Spatial object tracking data
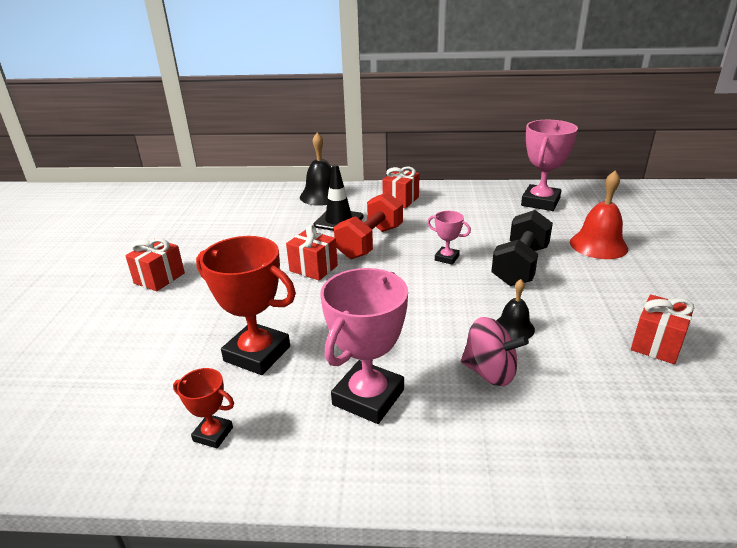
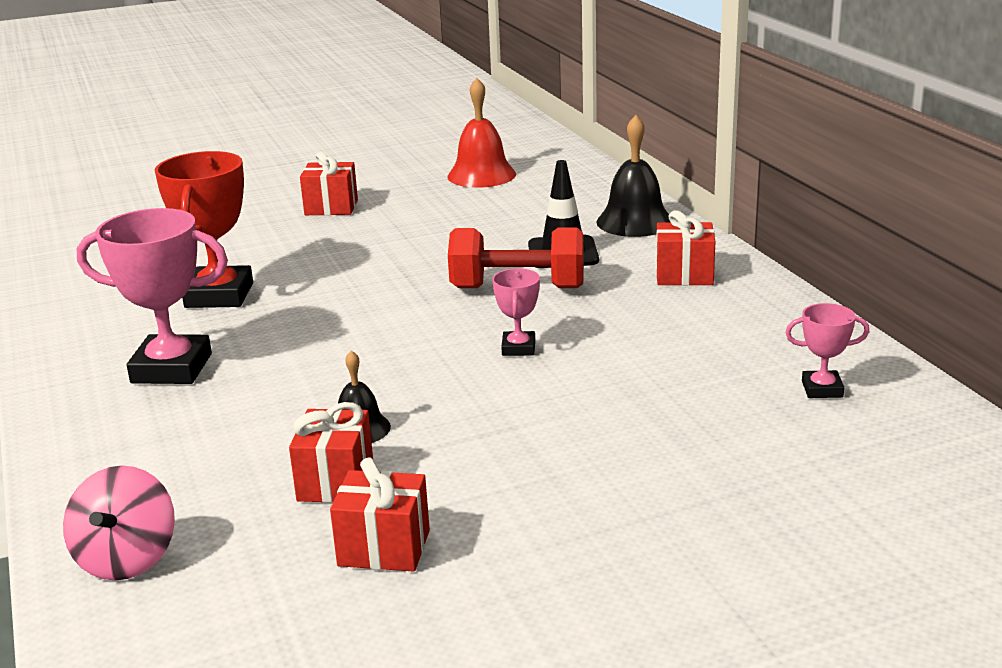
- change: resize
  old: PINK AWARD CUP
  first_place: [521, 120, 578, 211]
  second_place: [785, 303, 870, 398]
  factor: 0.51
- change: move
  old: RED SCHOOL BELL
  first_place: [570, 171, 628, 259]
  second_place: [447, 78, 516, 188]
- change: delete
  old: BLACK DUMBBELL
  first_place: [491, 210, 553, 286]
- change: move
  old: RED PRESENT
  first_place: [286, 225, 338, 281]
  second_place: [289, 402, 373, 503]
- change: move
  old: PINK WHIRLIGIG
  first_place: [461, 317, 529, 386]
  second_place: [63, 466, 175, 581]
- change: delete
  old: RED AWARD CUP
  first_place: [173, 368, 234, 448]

---

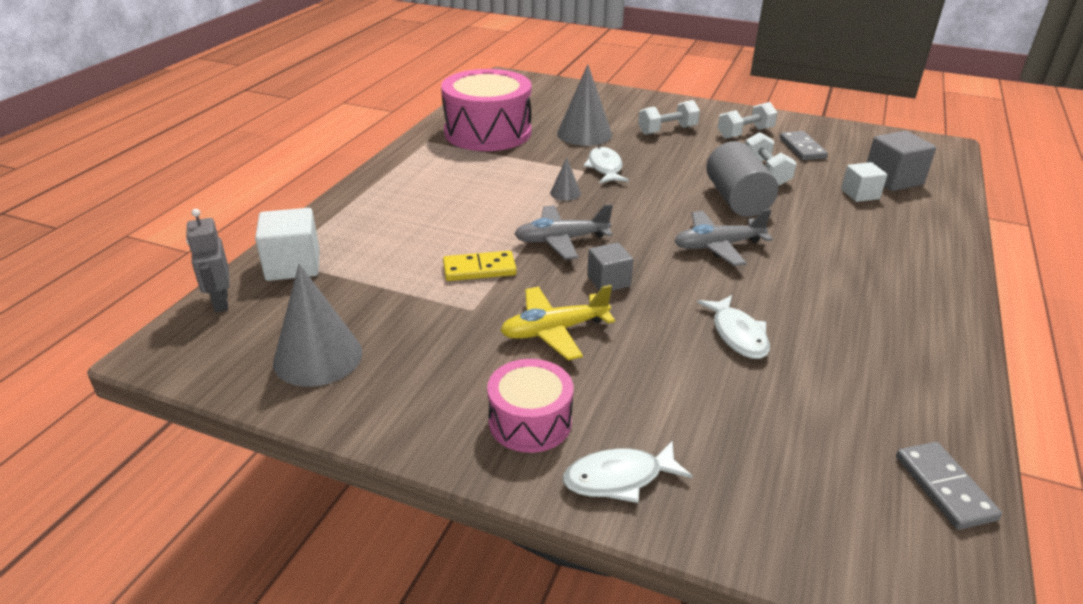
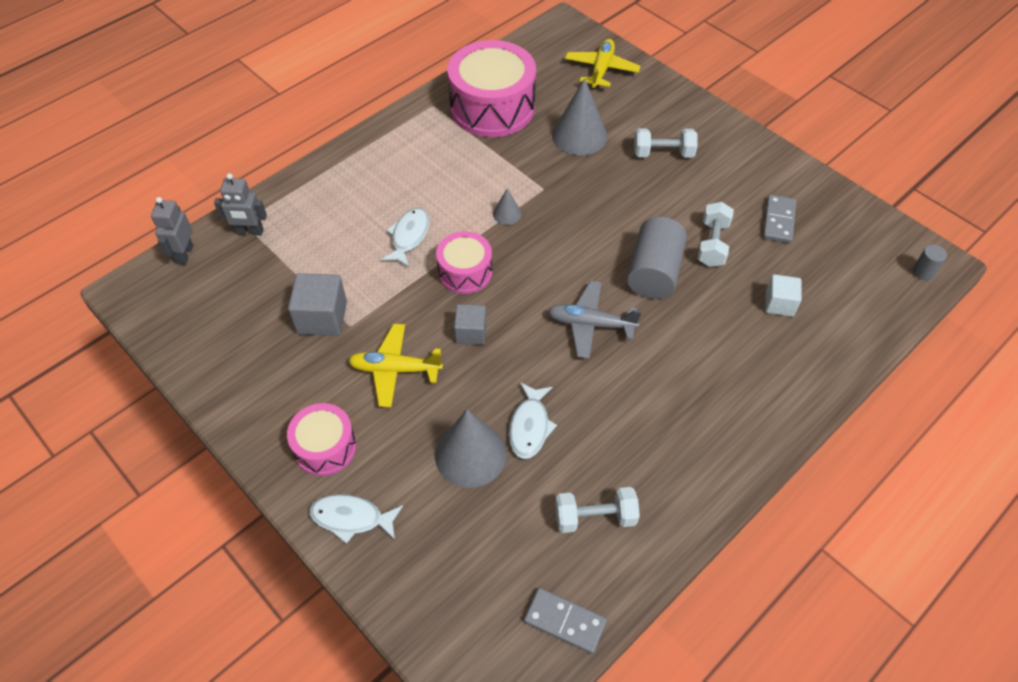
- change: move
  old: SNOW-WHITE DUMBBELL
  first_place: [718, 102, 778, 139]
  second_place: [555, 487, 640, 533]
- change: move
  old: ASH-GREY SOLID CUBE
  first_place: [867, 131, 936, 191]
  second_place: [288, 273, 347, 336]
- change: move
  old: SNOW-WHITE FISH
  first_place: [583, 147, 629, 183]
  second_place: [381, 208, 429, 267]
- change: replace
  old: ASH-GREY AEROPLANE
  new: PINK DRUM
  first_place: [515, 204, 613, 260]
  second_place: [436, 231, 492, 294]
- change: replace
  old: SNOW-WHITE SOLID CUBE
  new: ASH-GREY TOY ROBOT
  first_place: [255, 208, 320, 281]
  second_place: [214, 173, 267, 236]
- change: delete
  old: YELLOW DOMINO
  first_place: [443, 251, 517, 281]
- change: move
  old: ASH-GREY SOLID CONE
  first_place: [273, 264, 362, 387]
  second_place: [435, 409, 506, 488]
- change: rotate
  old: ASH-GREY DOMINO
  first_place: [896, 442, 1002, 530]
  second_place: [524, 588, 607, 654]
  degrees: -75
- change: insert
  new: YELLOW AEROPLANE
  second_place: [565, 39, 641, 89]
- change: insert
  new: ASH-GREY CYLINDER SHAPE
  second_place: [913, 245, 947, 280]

§ **EXERCISE PROMPT**:
Within the data above, the span starting at the line containing "- change: resize" and ending at the line containing "first_place: [173, 368, 234, 448]" is to be retyped exactly, with no other lines.

§ **ANSWER FOR THIS EXERCISE**:
- change: resize
  old: PINK AWARD CUP
  first_place: [521, 120, 578, 211]
  second_place: [785, 303, 870, 398]
  factor: 0.51
- change: move
  old: RED SCHOOL BELL
  first_place: [570, 171, 628, 259]
  second_place: [447, 78, 516, 188]
- change: delete
  old: BLACK DUMBBELL
  first_place: [491, 210, 553, 286]
- change: move
  old: RED PRESENT
  first_place: [286, 225, 338, 281]
  second_place: [289, 402, 373, 503]
- change: move
  old: PINK WHIRLIGIG
  first_place: [461, 317, 529, 386]
  second_place: [63, 466, 175, 581]
- change: delete
  old: RED AWARD CUP
  first_place: [173, 368, 234, 448]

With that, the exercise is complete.